== WORK TO COMPLETE ==
Please report every line of the listing below that has the word "DIGITS" in it.

╔══

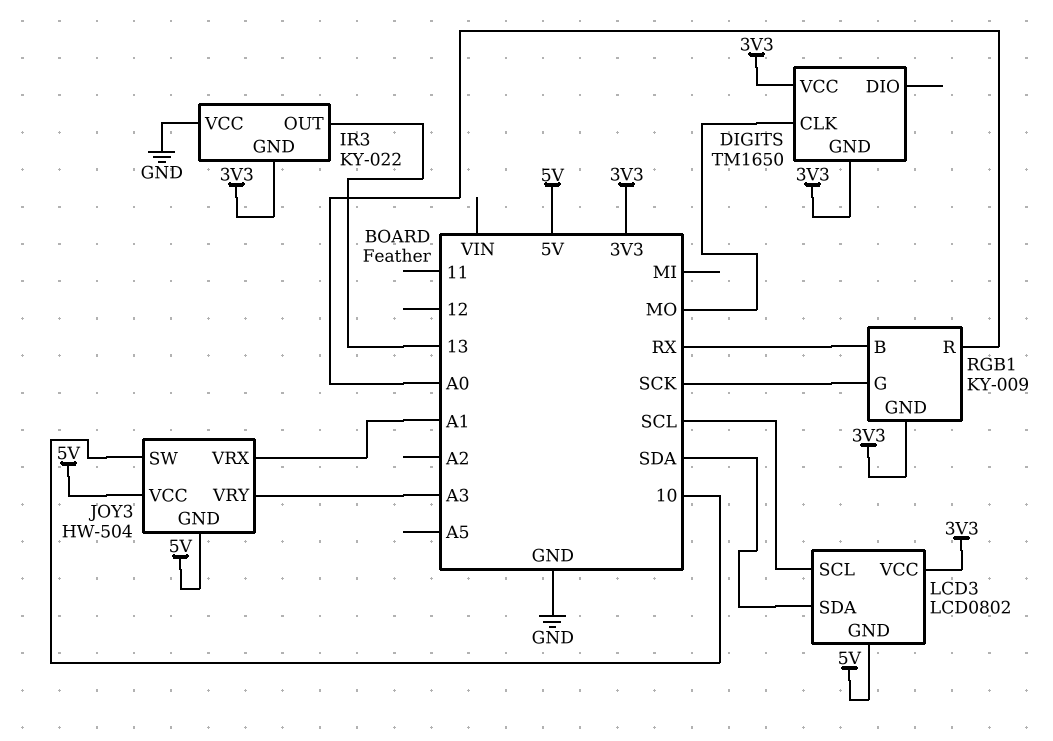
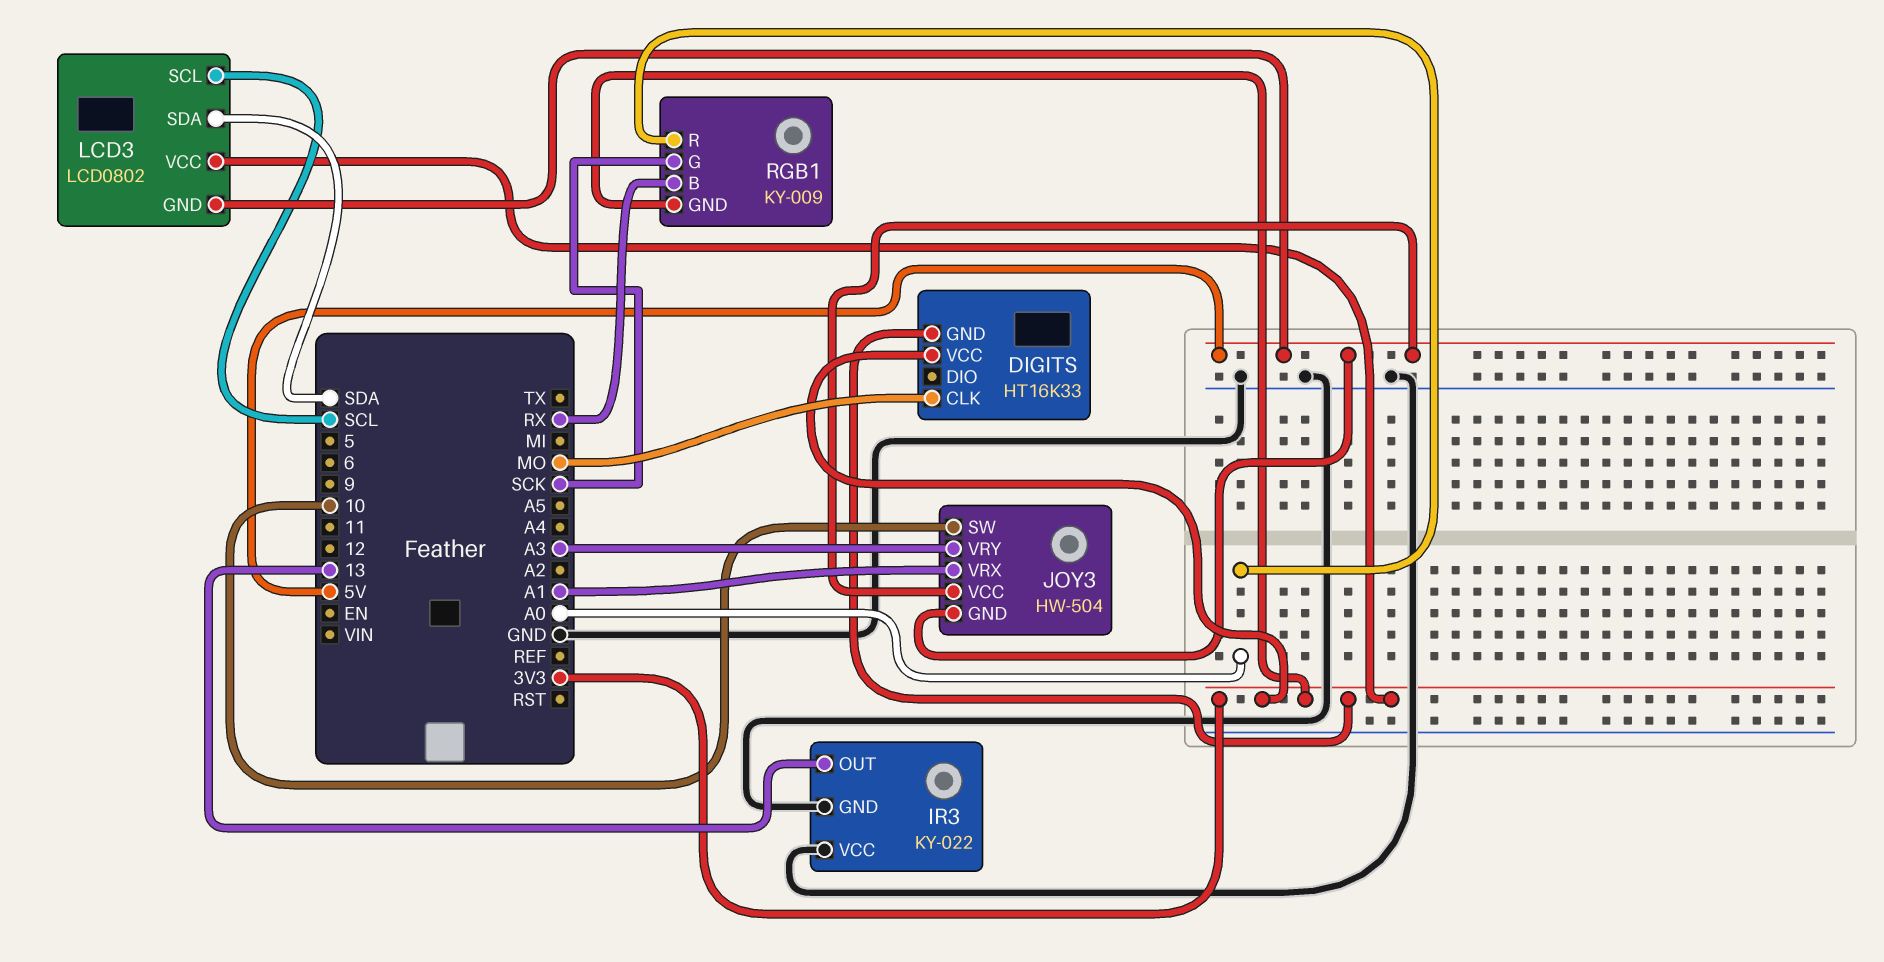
DIGITS: TM1650 -> HT16K33
IR3 pin GND: 3V3 -> GND

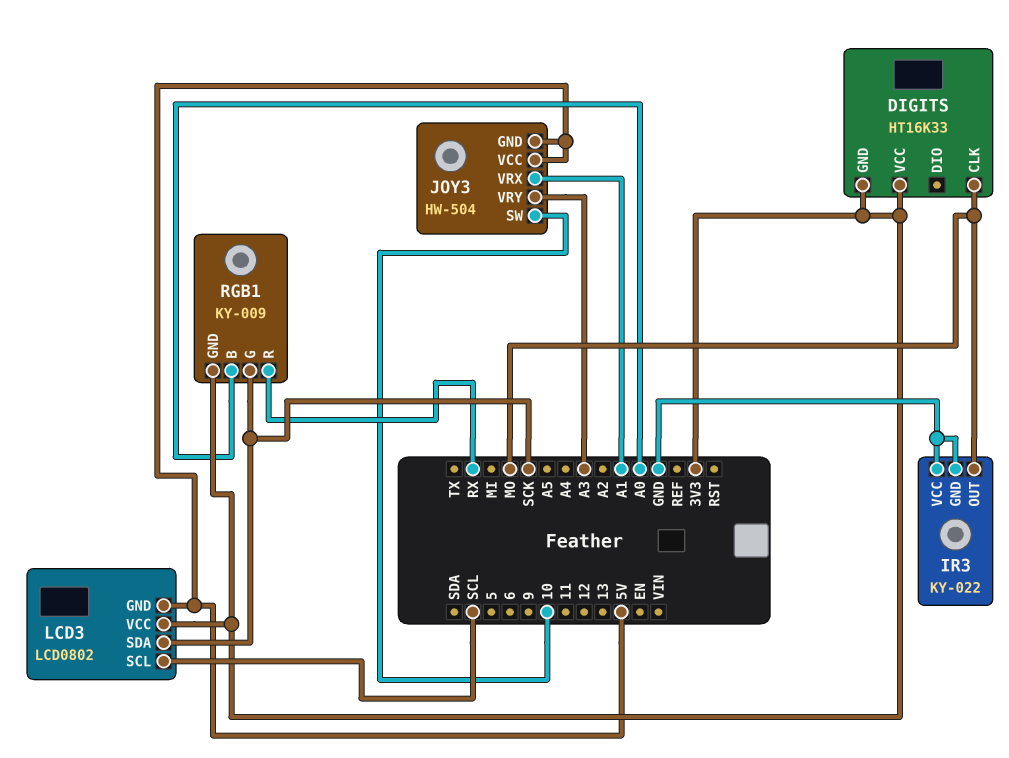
IR3 pin OUT: 13 -> MO
LCD3 pin SDA: SDA -> SCK
RGB1 pin B: RX -> A0
RGB1 pin R: A0 -> RX

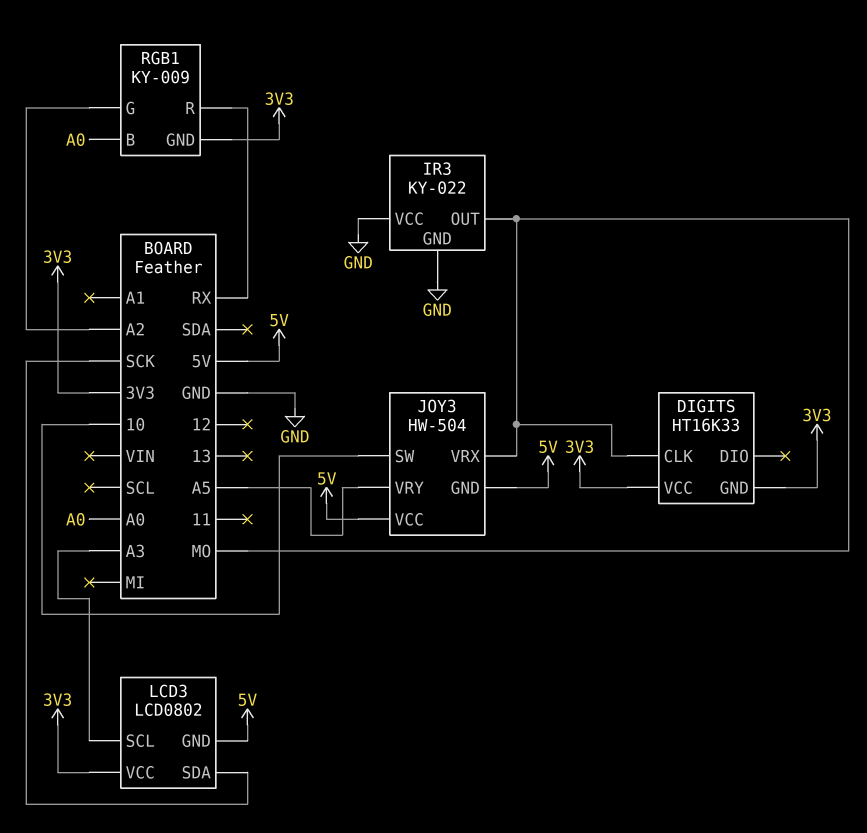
JOY3 pin VRX: A1 -> MO
JOY3 pin VRY: A3 -> A5
LCD3 pin SCL: SCL -> A3
RGB1 pin G: SCK -> A2

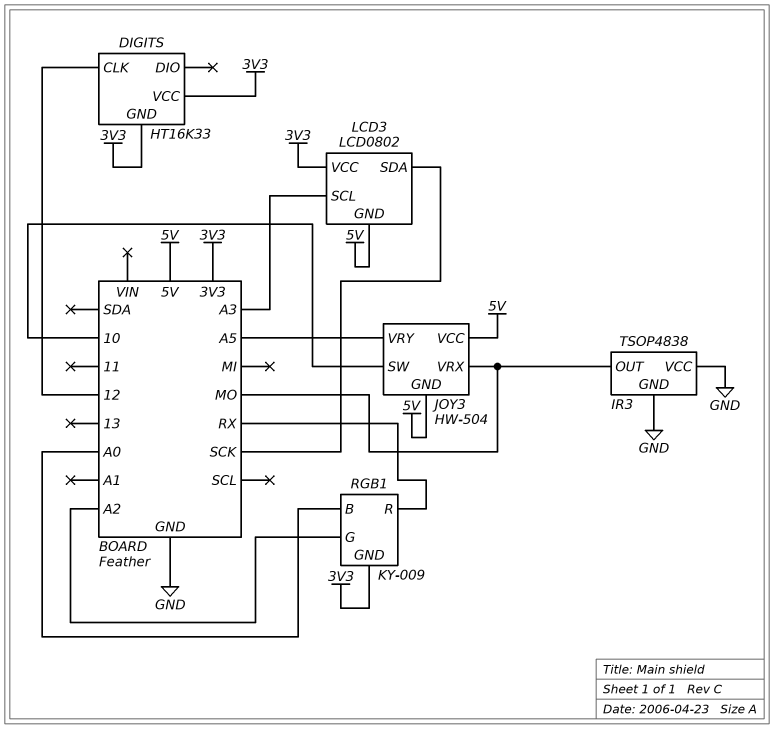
DIGITS pin CLK: MO -> 12
IR3: KY-022 -> TSOP4838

╚══

== WRITTEN RESPONSE ==
DIGITS: TM1650 -> HT16K33
DIGITS pin CLK: MO -> 12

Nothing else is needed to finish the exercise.